◆ To do
Locate every line in the records below that holds the word "plus" and return each one.

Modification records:
************

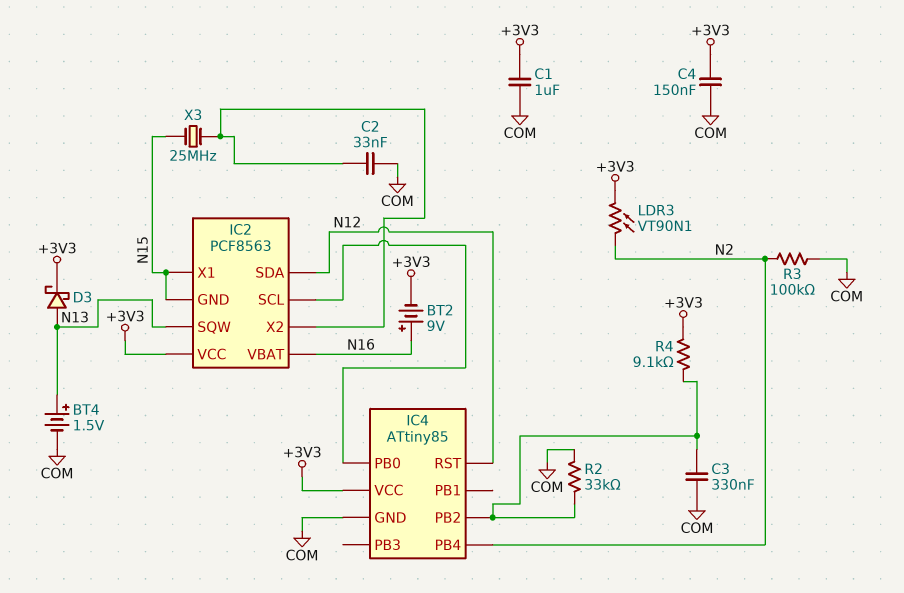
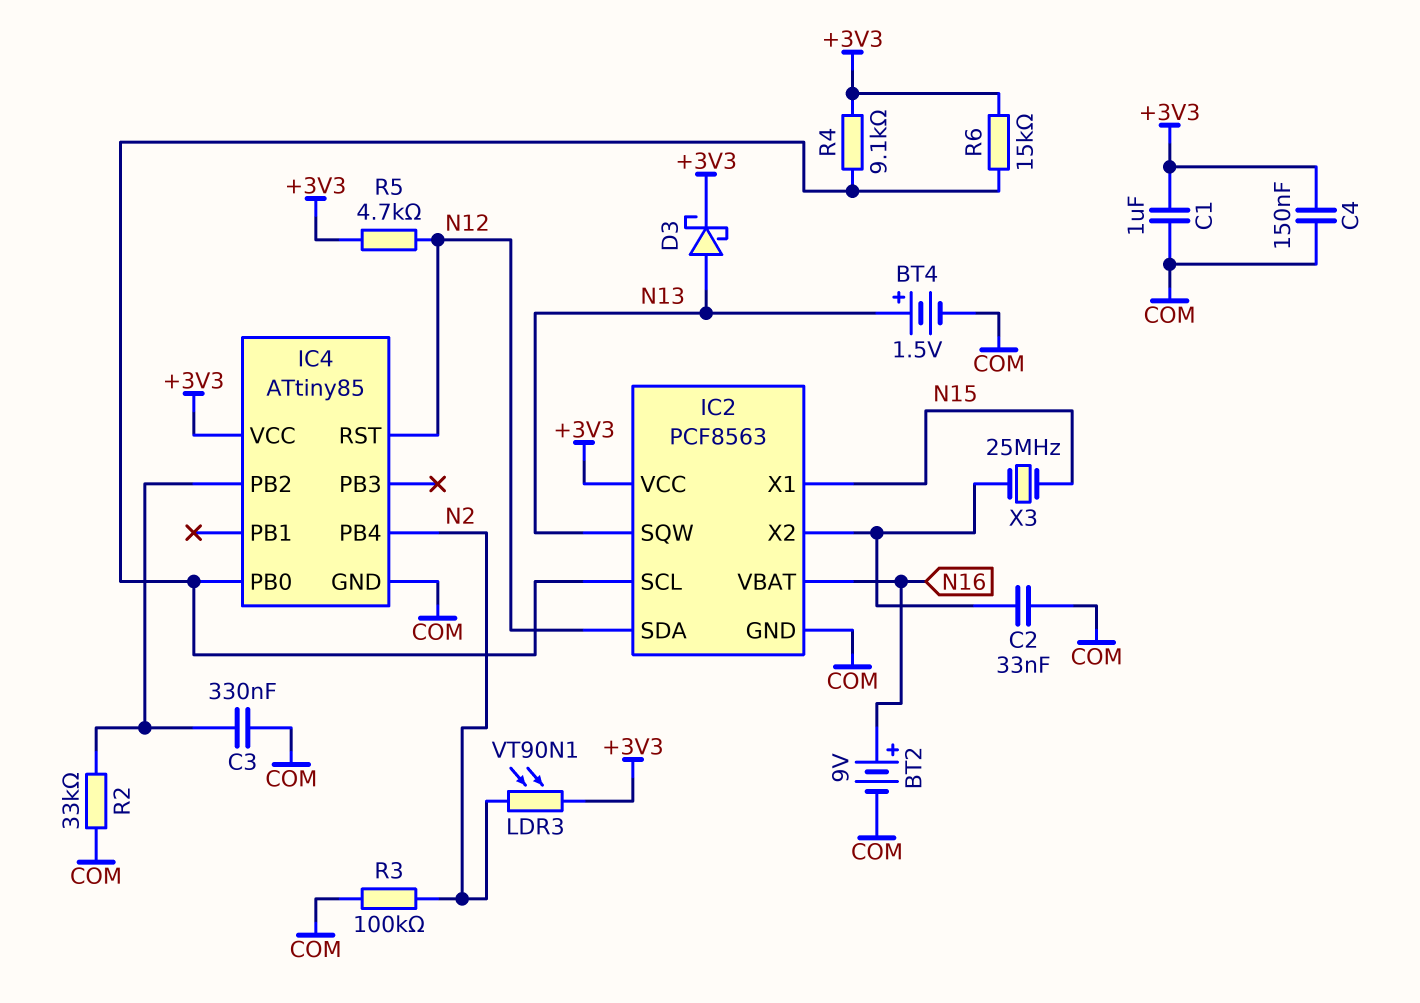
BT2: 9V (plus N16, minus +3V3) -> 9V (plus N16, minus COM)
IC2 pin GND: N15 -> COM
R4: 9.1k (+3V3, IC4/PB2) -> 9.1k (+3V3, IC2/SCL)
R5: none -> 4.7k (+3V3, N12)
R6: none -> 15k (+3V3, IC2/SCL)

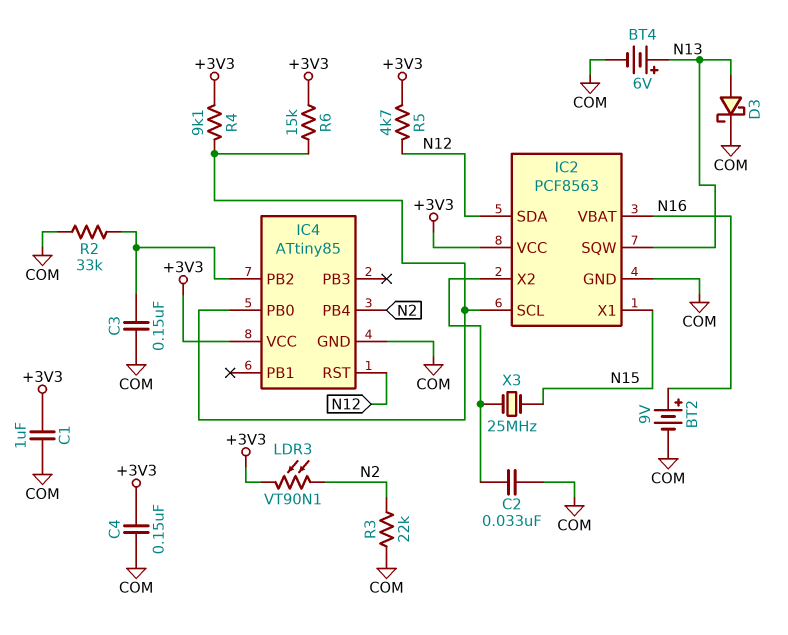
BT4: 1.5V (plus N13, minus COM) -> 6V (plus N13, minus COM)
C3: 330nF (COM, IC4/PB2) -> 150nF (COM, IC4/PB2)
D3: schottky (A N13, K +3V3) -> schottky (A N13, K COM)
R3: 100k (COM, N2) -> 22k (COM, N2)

************

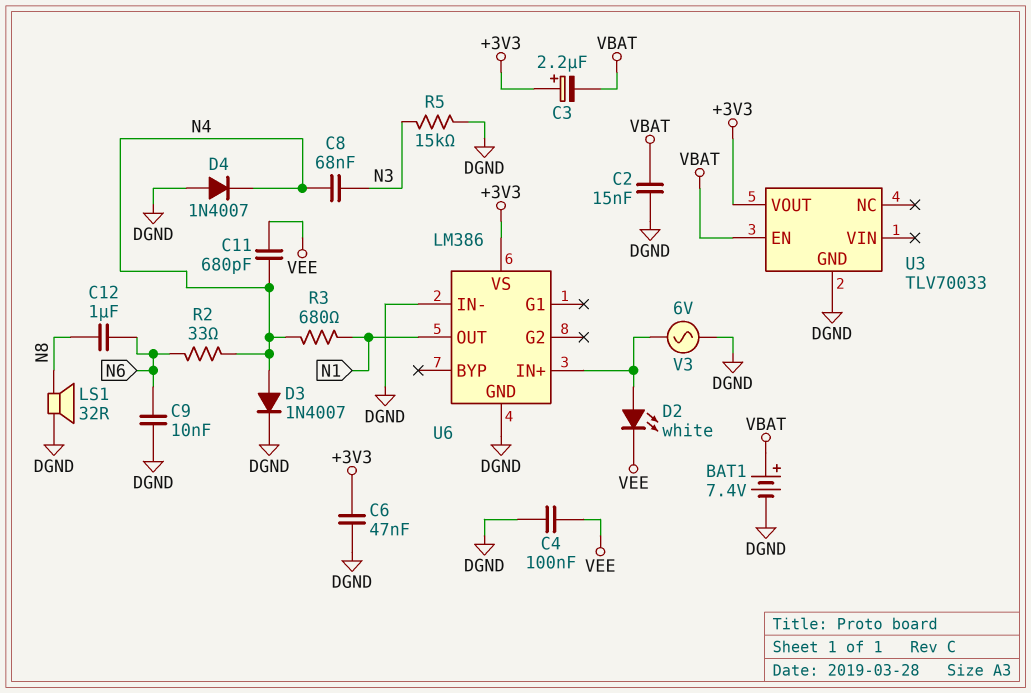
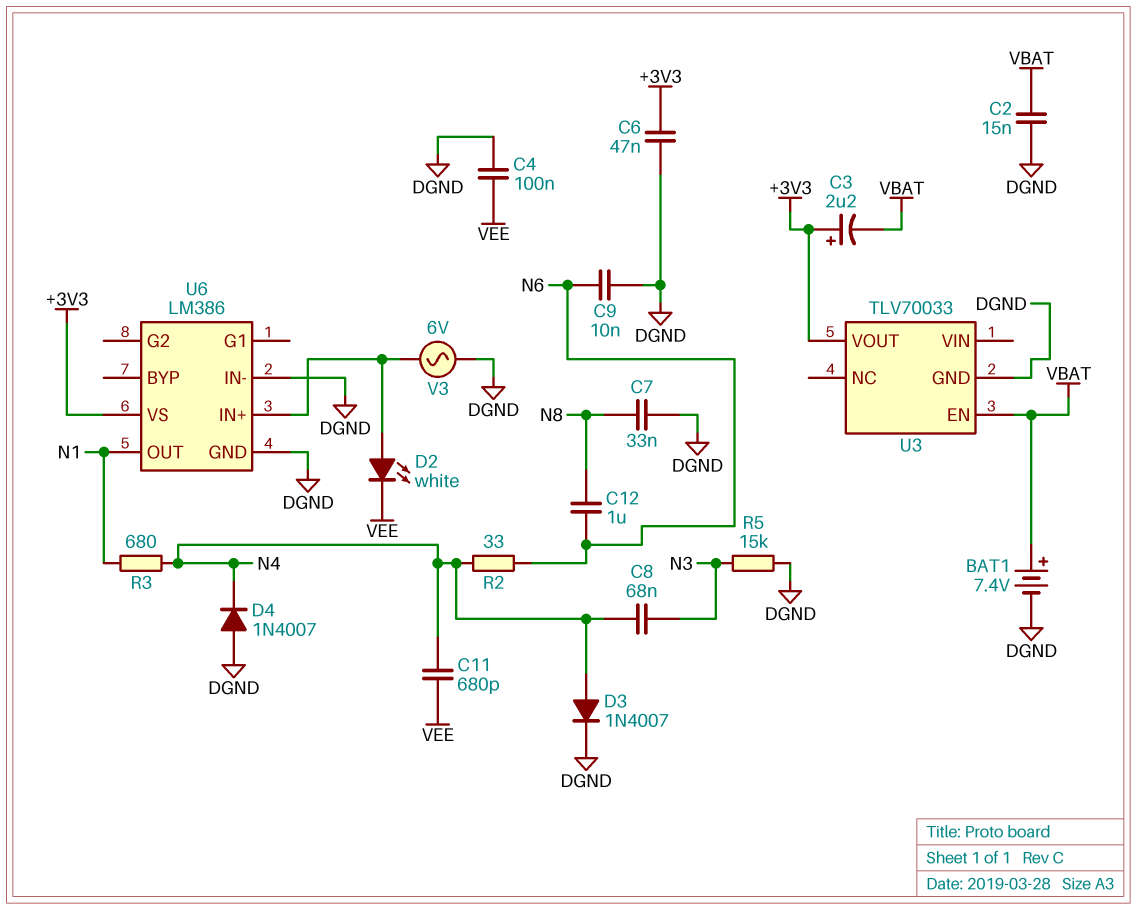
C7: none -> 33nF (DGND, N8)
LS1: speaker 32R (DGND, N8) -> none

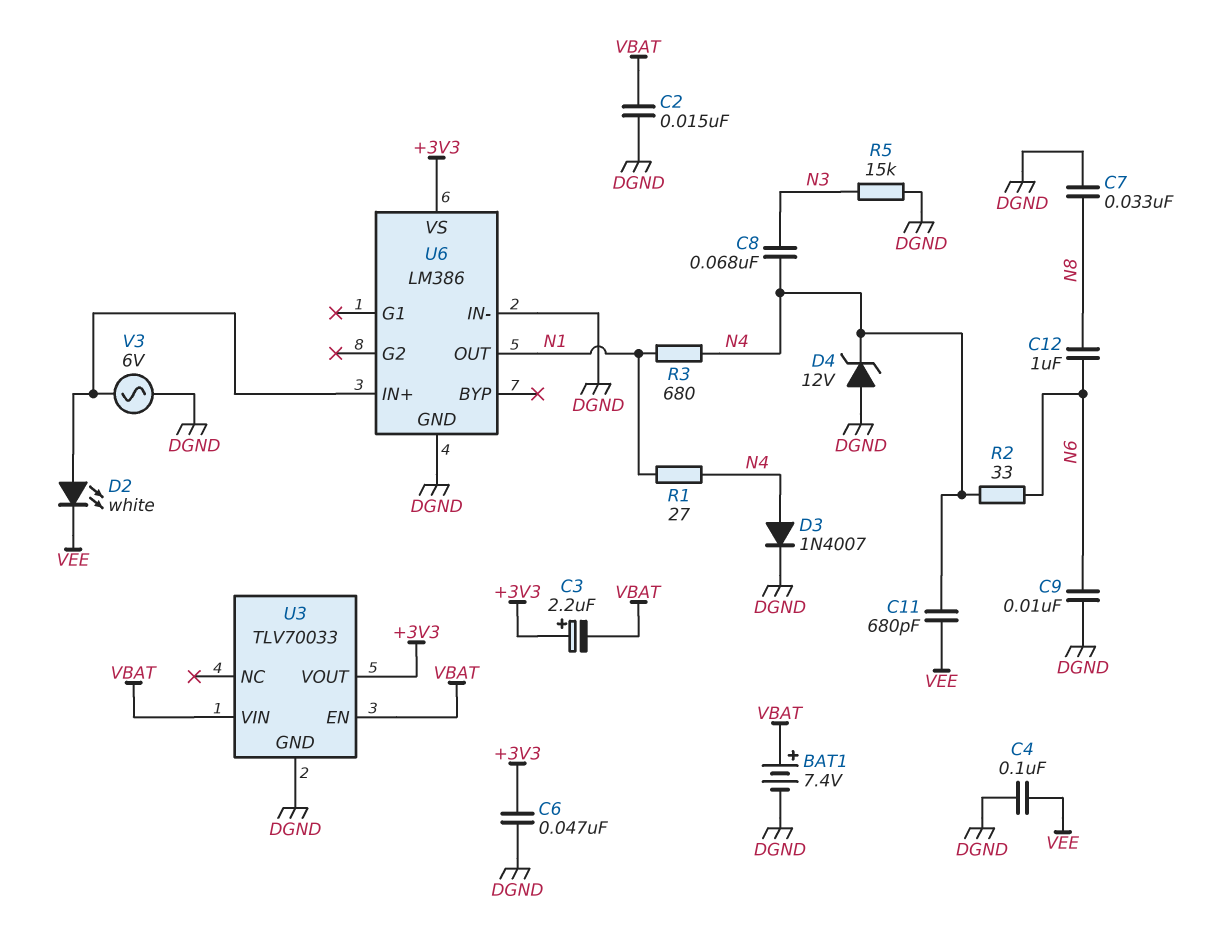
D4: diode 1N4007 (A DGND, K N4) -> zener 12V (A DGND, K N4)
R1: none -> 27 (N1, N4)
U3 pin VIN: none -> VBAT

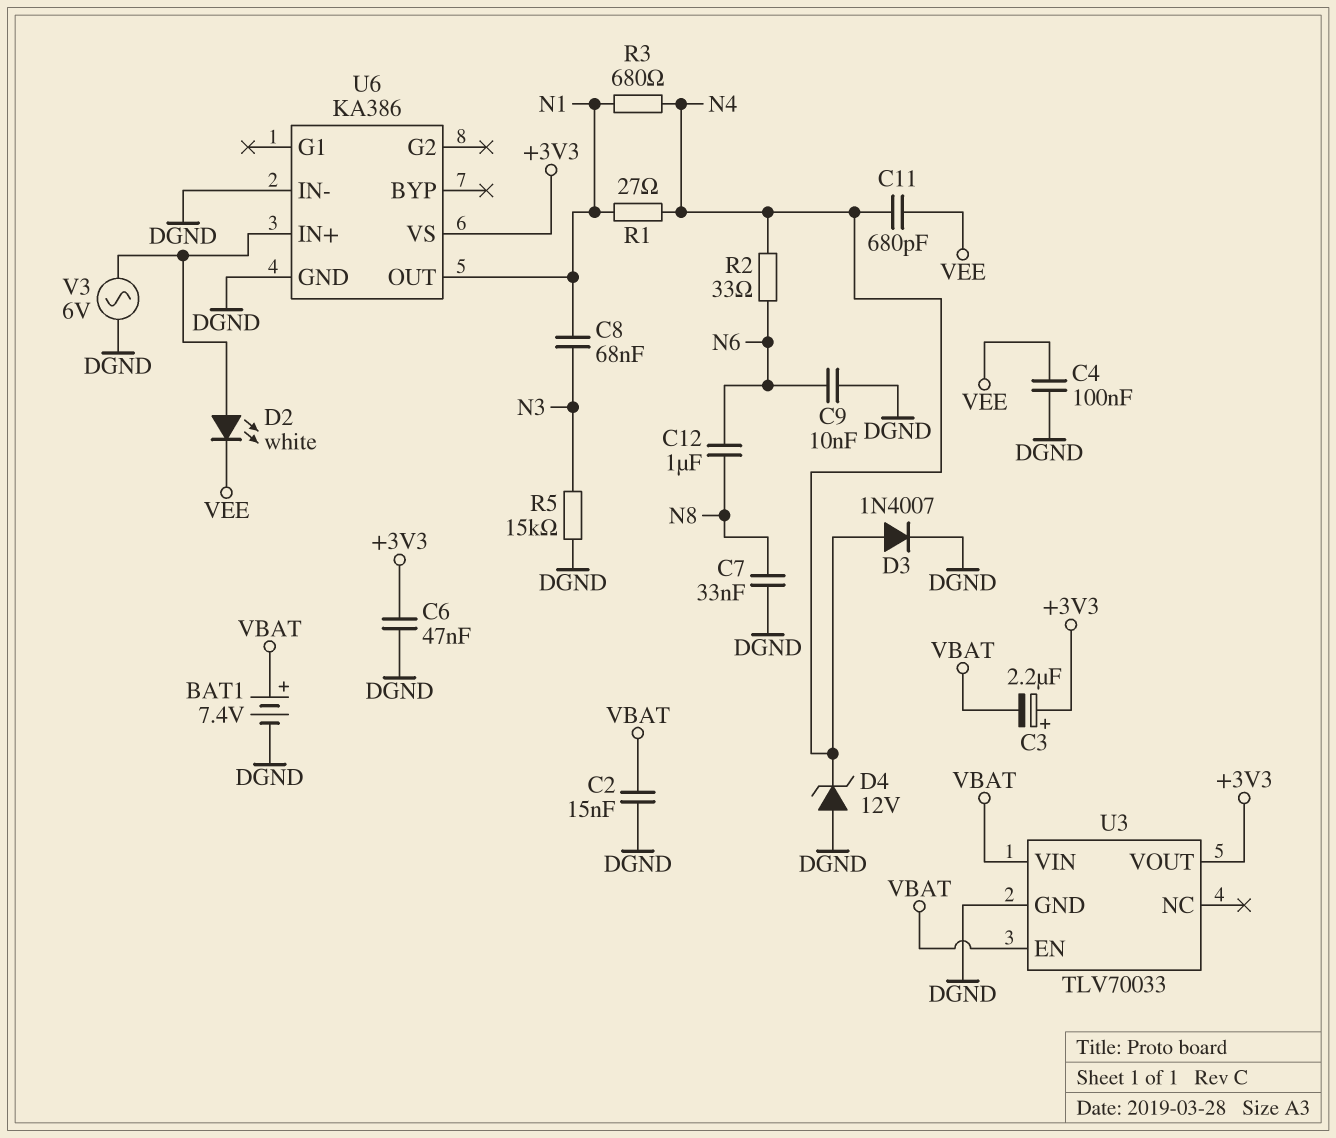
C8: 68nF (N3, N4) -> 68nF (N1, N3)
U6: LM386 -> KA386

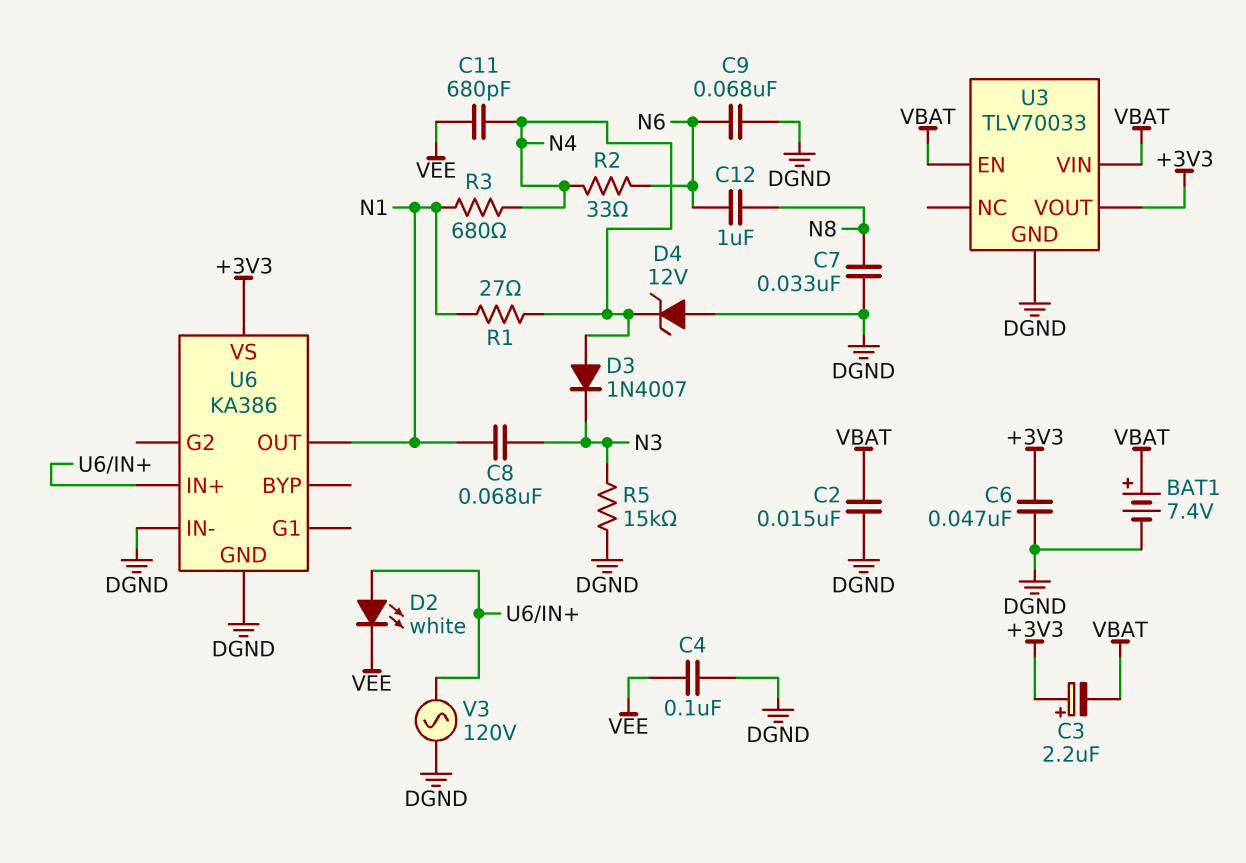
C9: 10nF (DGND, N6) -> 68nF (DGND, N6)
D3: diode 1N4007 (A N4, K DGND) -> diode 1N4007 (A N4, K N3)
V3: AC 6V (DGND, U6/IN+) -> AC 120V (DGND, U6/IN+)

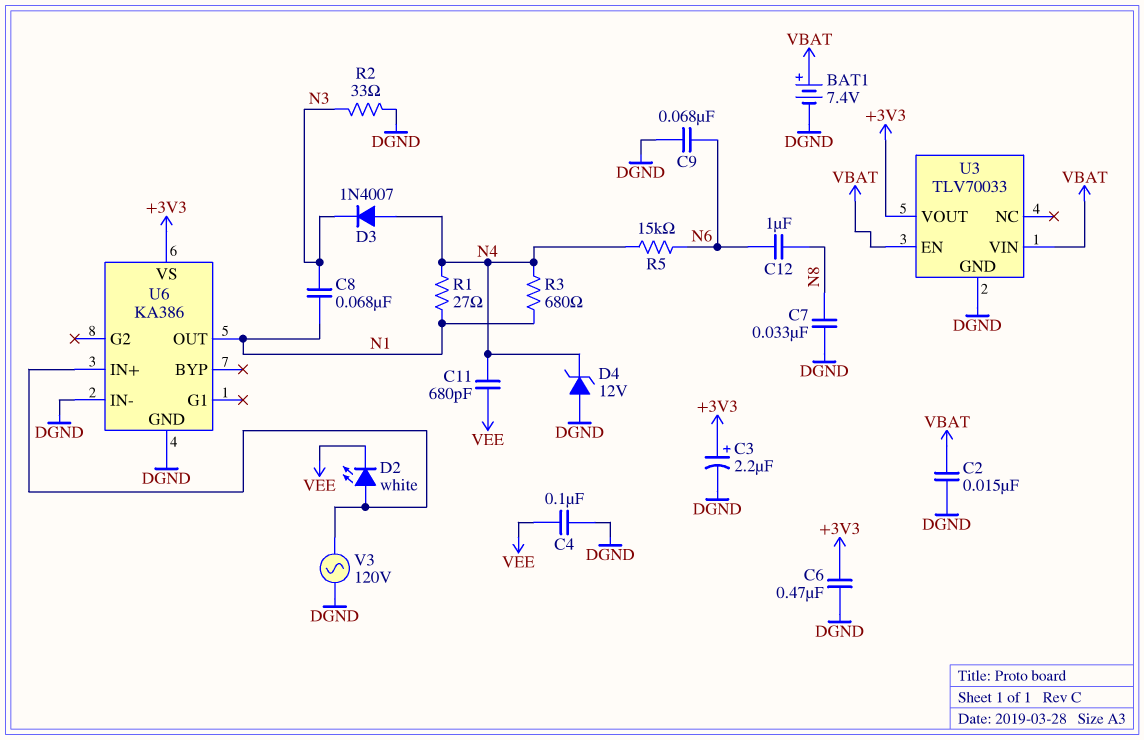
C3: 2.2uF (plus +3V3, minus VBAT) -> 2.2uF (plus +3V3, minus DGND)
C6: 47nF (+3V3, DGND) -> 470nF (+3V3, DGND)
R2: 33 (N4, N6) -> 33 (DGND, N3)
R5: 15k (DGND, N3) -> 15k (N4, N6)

************

◆ Solution for this problem
BT2: 9V (plus N16, minus +3V3) -> 9V (plus N16, minus COM)
BT4: 1.5V (plus N13, minus COM) -> 6V (plus N13, minus COM)
C3: 2.2uF (plus +3V3, minus VBAT) -> 2.2uF (plus +3V3, minus DGND)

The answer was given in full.